### Prompt
Make an exact copy of all the entries, with the pictures left out.

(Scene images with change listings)
□ □ □

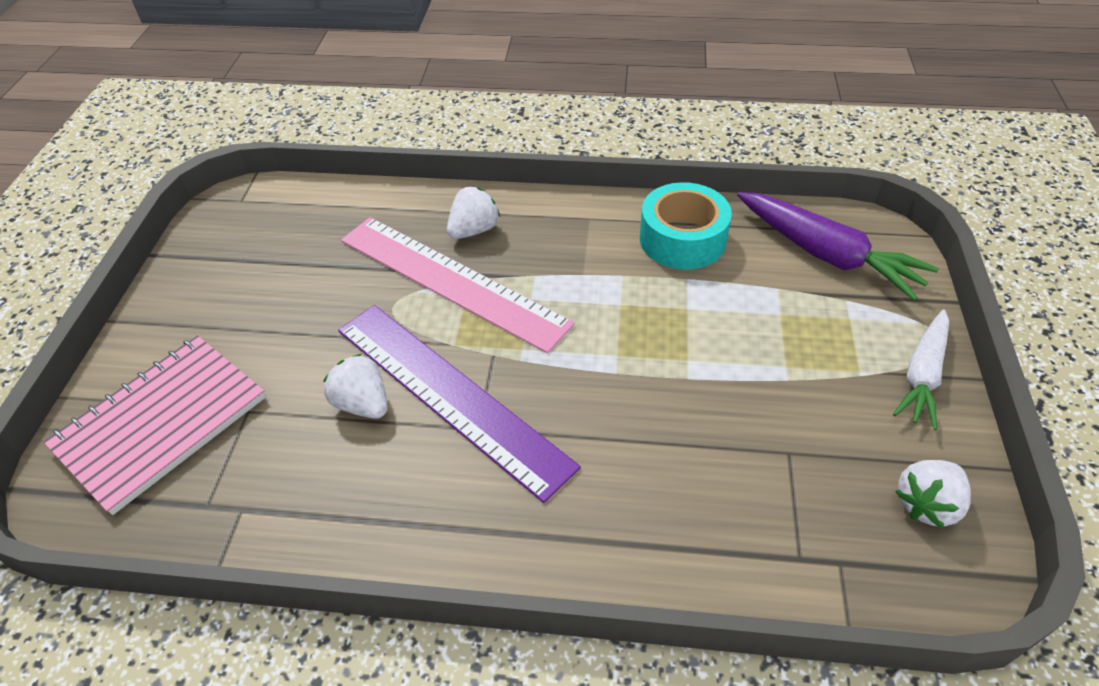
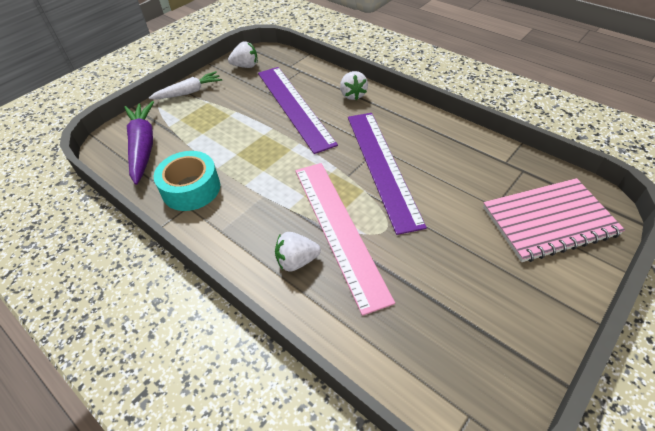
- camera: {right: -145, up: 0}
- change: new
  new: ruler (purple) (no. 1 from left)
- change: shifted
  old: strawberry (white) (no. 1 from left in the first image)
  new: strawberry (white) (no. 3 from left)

□ □ □

### Result for this task
- camera: {right: -145, up: 0}
- change: new
  new: ruler (purple) (no. 1 from left)
- change: shifted
  old: strawberry (white) (no. 1 from left in the first image)
  new: strawberry (white) (no. 3 from left)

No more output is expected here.